ASSIGNMENT: The answer should be the records below, word for word, with every image left out.

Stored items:
============================================================

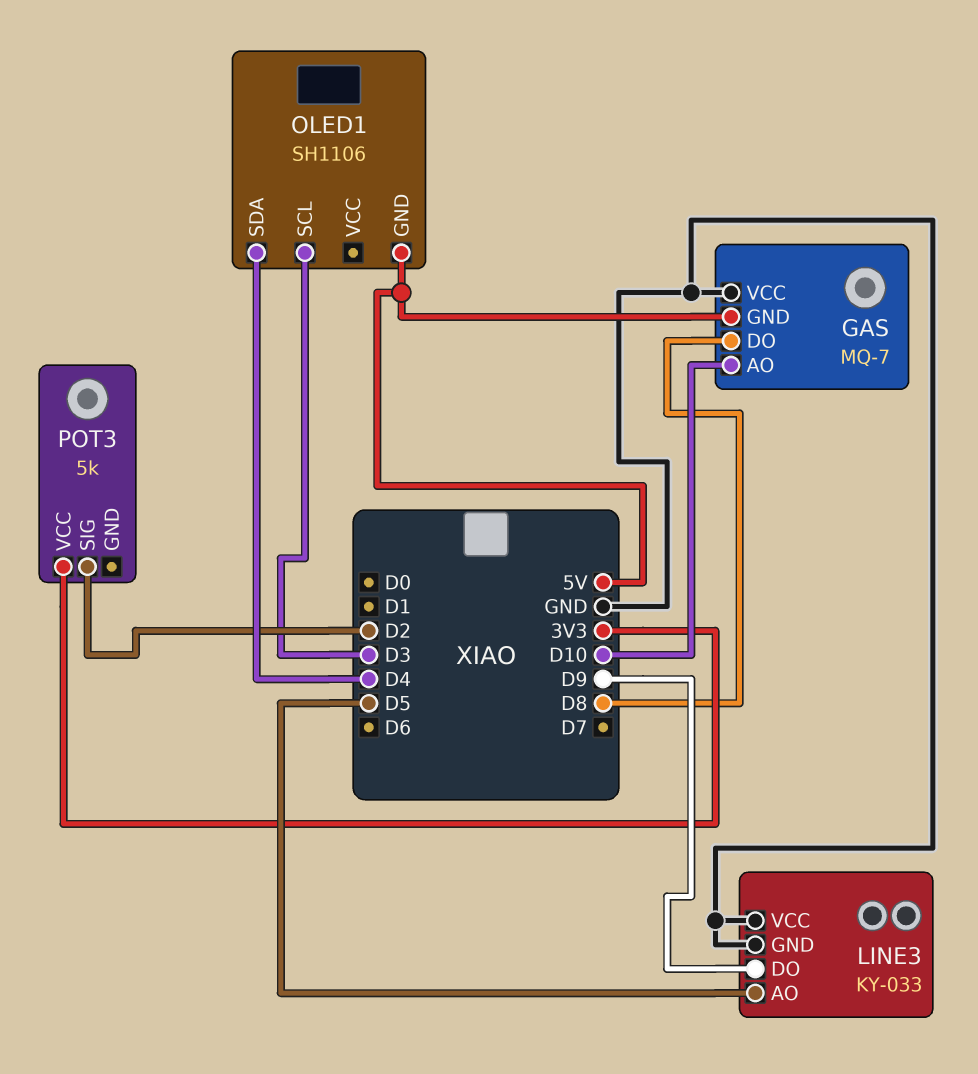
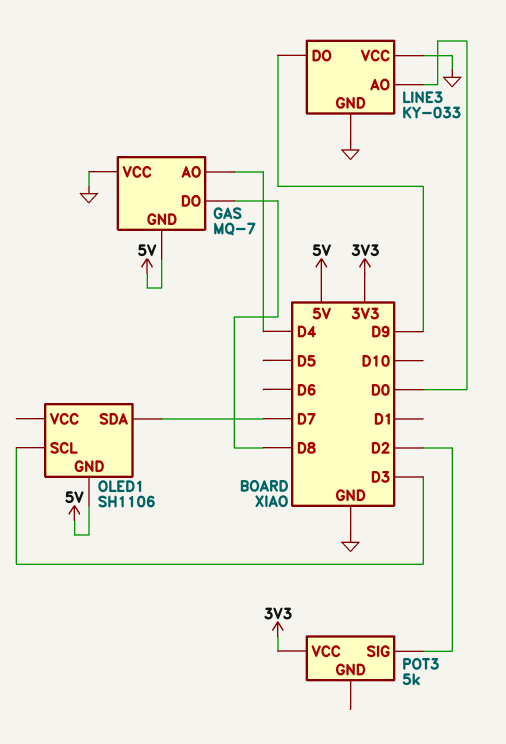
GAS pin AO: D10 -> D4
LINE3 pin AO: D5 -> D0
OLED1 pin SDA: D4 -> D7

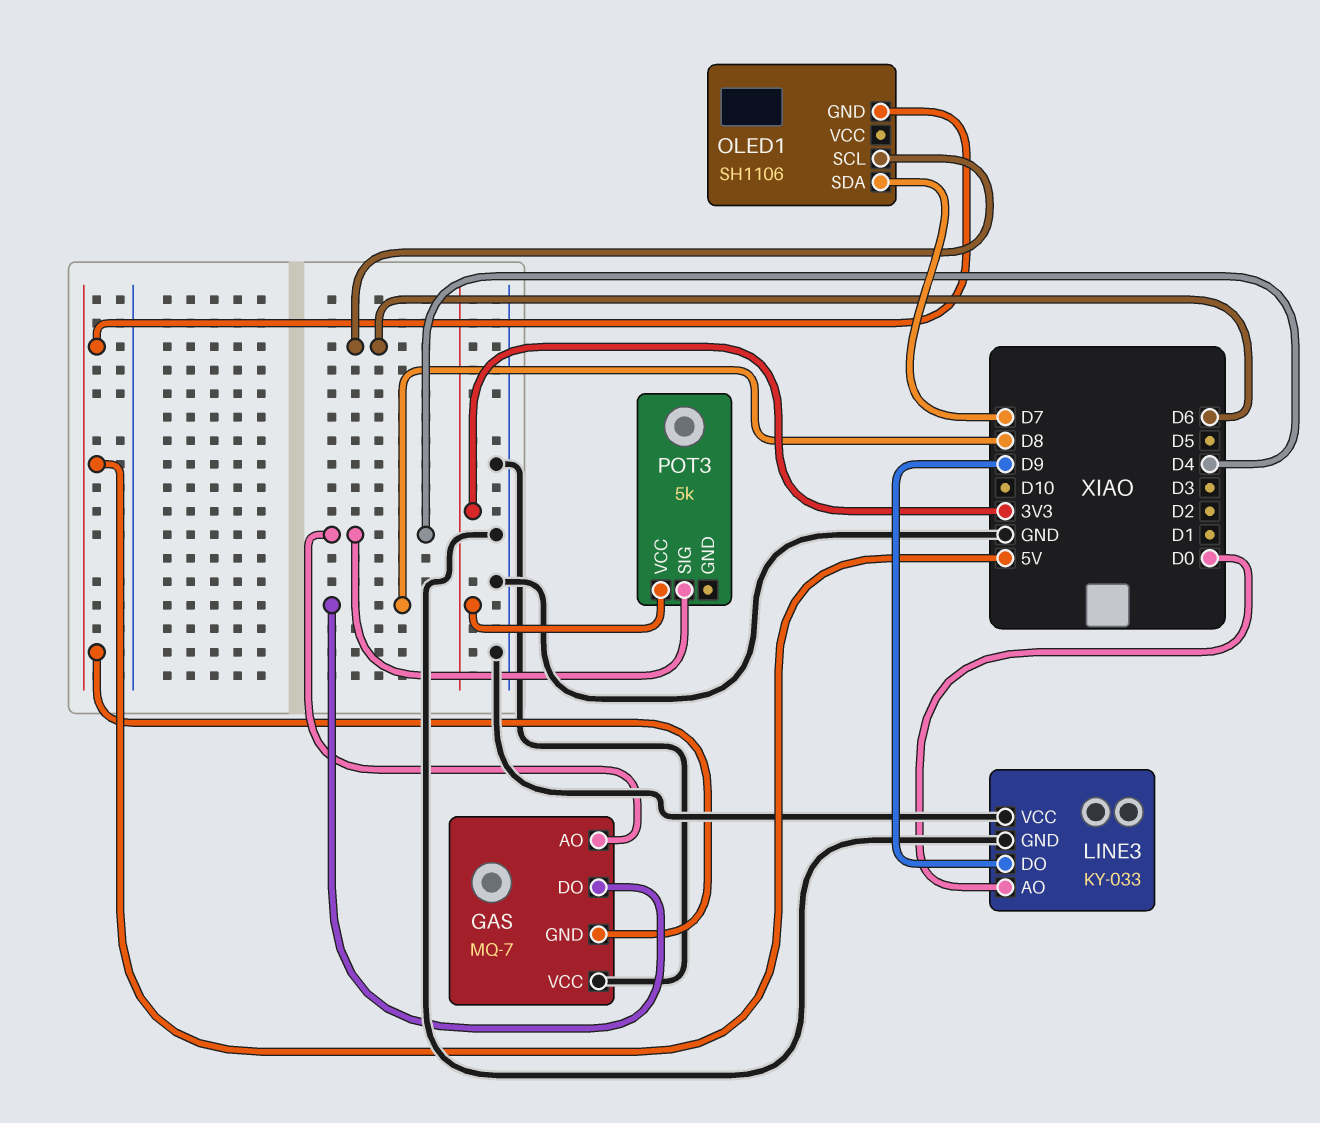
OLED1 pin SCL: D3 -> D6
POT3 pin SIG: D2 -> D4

============================================================

TASK OUTPUT:
GAS pin AO: D10 -> D4
LINE3 pin AO: D5 -> D0
OLED1 pin SDA: D4 -> D7

OLED1 pin SCL: D3 -> D6
POT3 pin SIG: D2 -> D4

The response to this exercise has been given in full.